• EXERCISE DESCRIPTION: Please reproduce the data exactly, though every picture must stay out.

• MATERIAL PROVIDED:
......
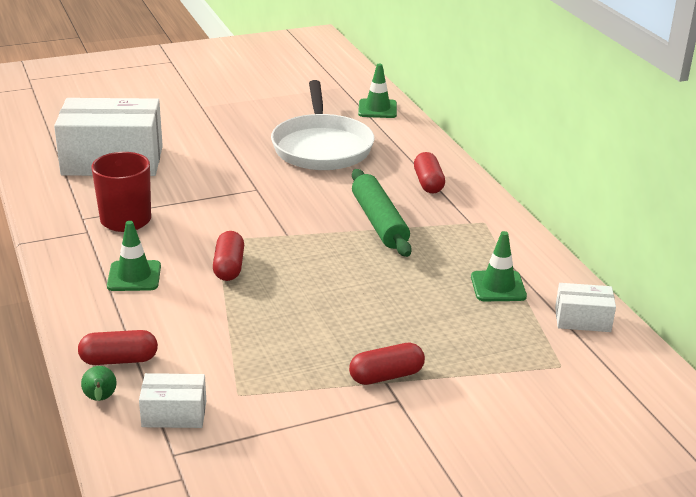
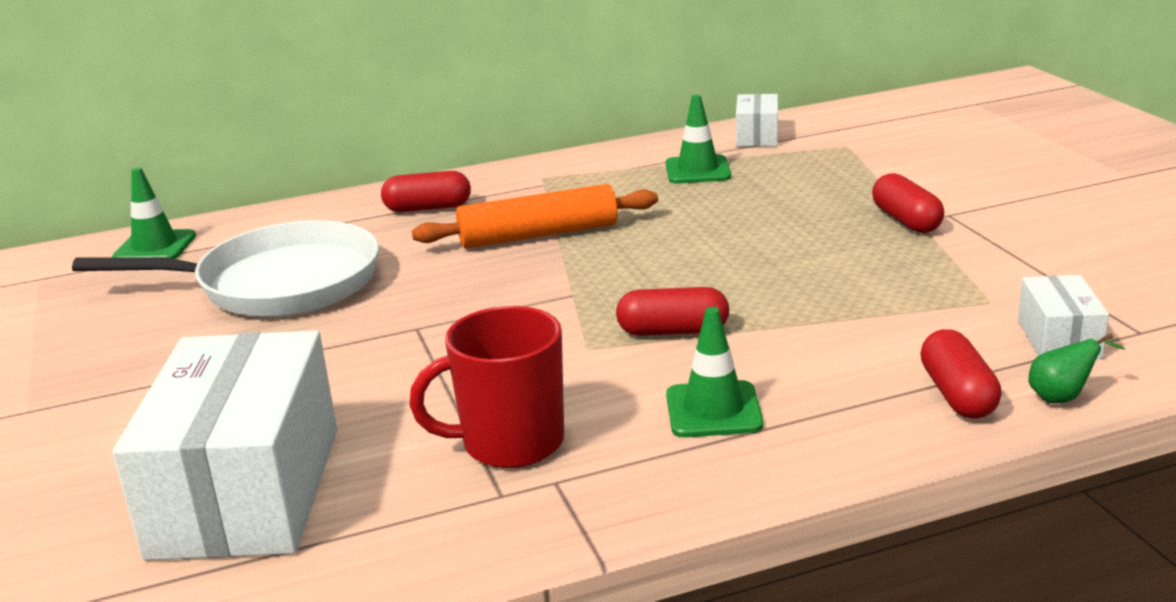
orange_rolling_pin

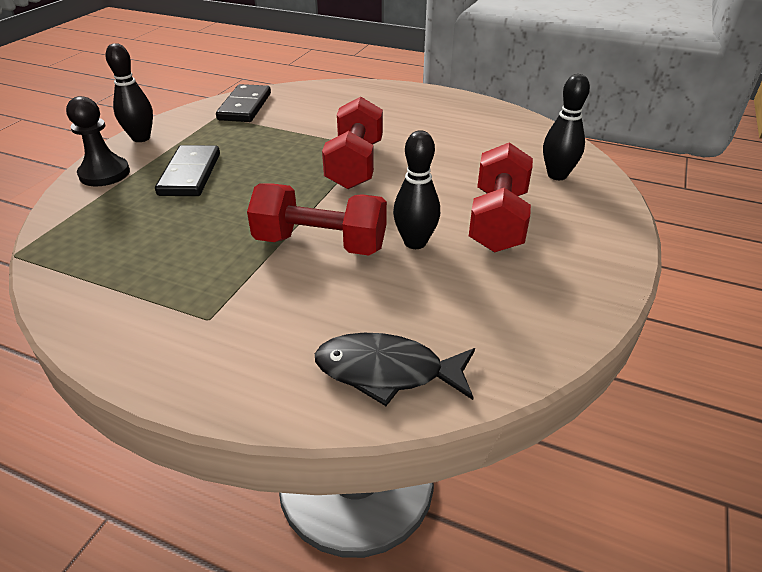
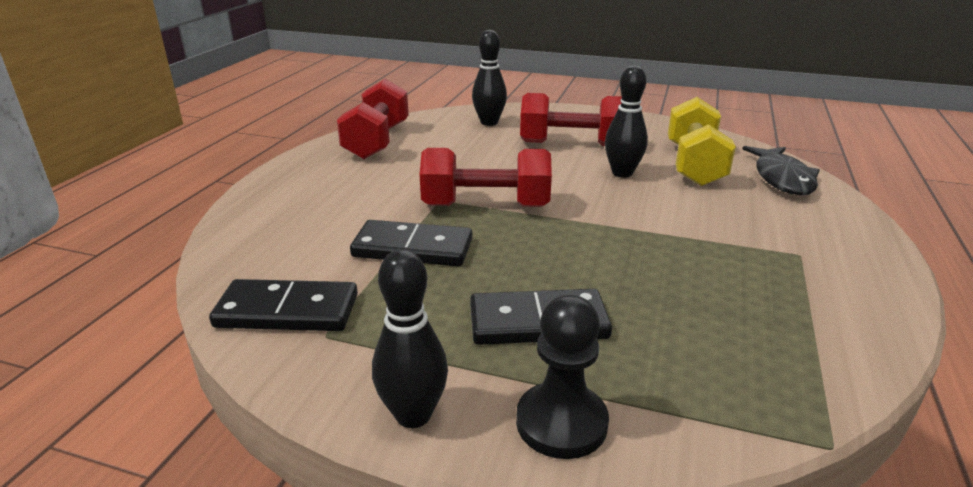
red_dumbbell (no. 1 from left); black_domino (no. 2 from left); yellow_dumbbell

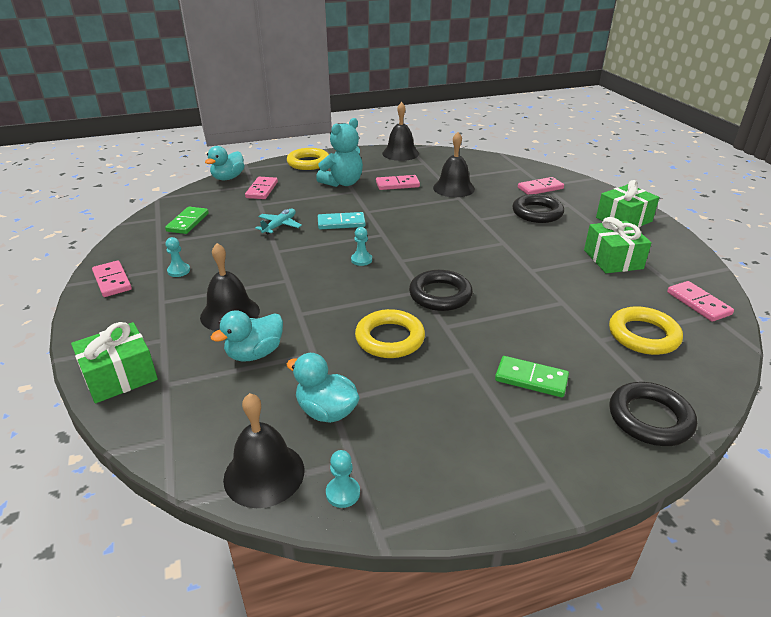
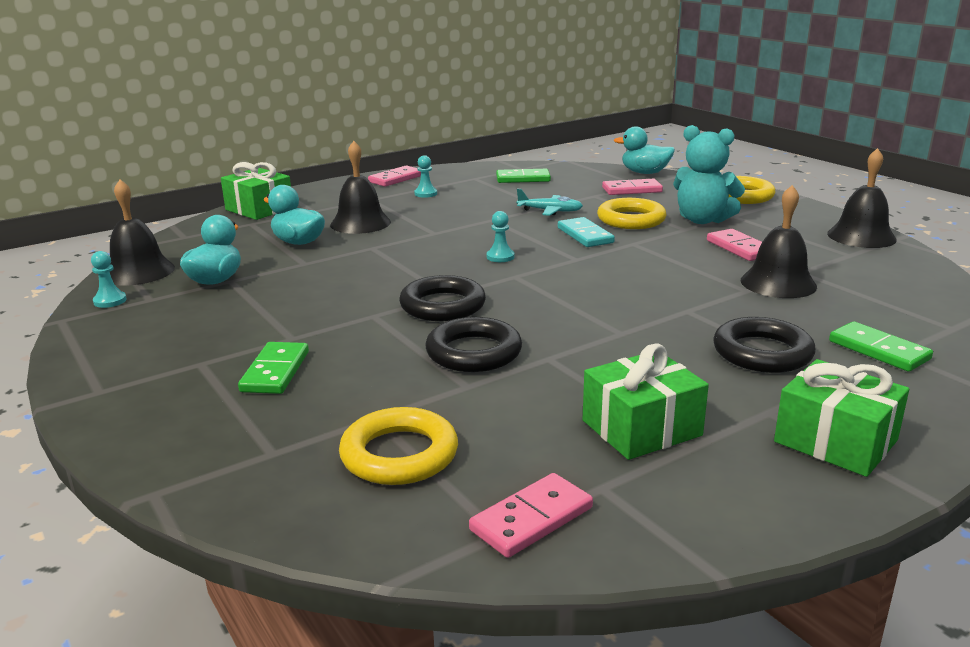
yellow_ring (no. 2 from left); green_domino (no. 3 from left); black_ring (no. 2 from left)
......
• REPLY:
orange_rolling_pin

red_dumbbell (no. 1 from left); black_domino (no. 2 from left); yellow_dumbbell

yellow_ring (no. 2 from left); green_domino (no. 3 from left); black_ring (no. 2 from left)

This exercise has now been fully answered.